───── SOURCE RECORDS ─────

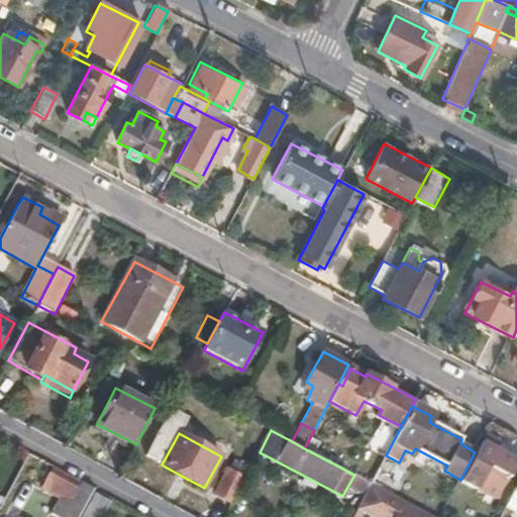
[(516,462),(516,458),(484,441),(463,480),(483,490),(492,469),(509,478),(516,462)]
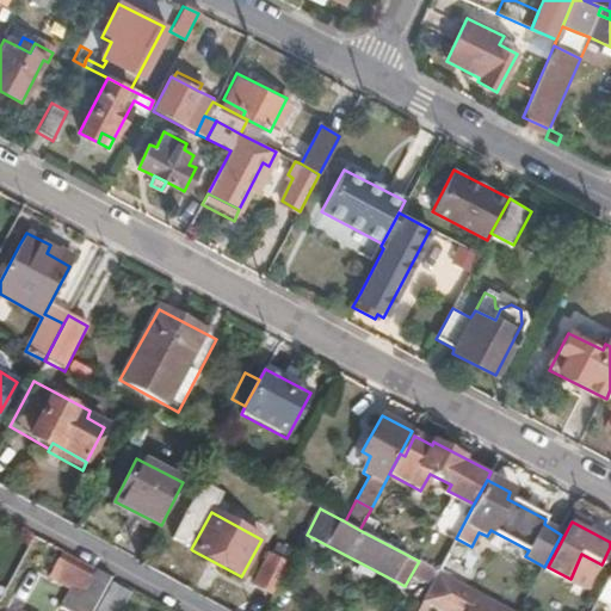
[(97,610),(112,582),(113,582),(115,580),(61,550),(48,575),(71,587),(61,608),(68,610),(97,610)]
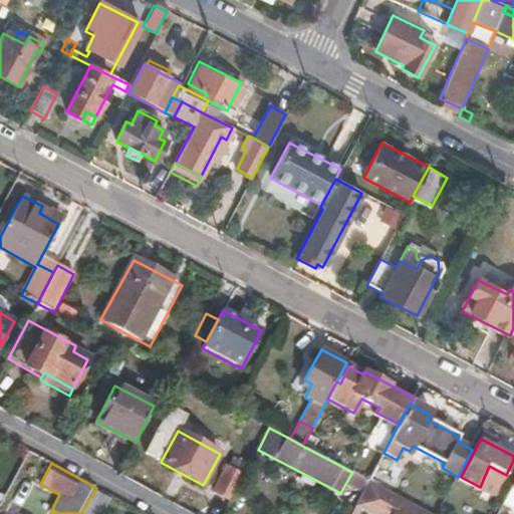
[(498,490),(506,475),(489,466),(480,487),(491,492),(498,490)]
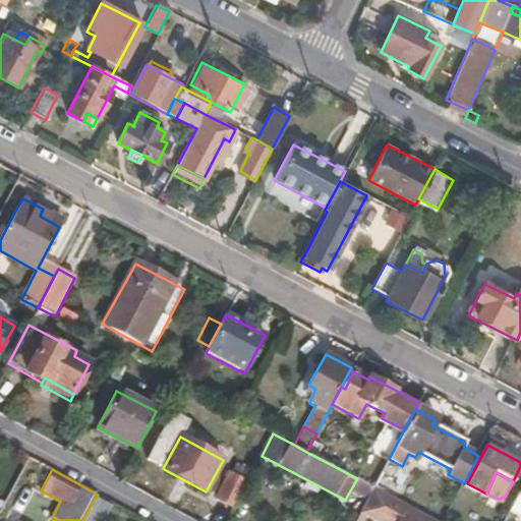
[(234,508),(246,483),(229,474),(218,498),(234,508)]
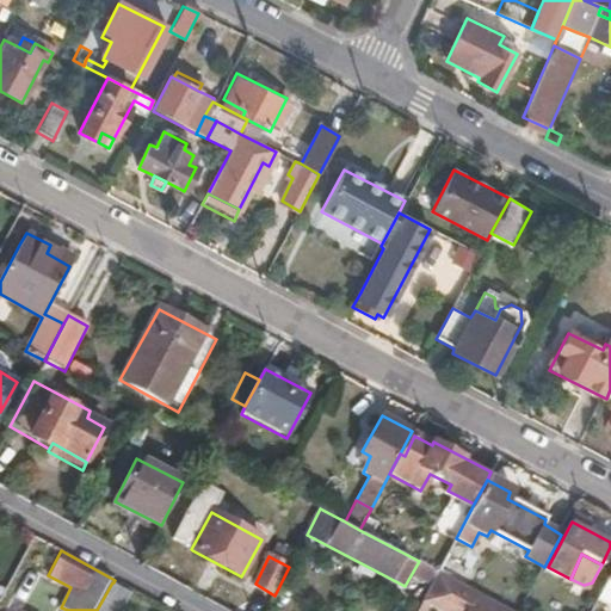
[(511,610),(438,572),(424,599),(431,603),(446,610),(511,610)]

─────

[PROBLEM DESCRIPTION]
Give back the whole listing exactly; no pictures.

[ANSWER TO THIS TASK]
[(516,462),(516,458),(484,441),(463,480),(483,490),(492,469),(509,478),(516,462)]
[(97,610),(112,582),(113,582),(115,580),(61,550),(48,575),(71,587),(61,608),(68,610),(97,610)]
[(498,490),(506,475),(489,466),(480,487),(491,492),(498,490)]
[(234,508),(246,483),(229,474),(218,498),(234,508)]
[(511,610),(438,572),(424,599),(431,603),(446,610),(511,610)]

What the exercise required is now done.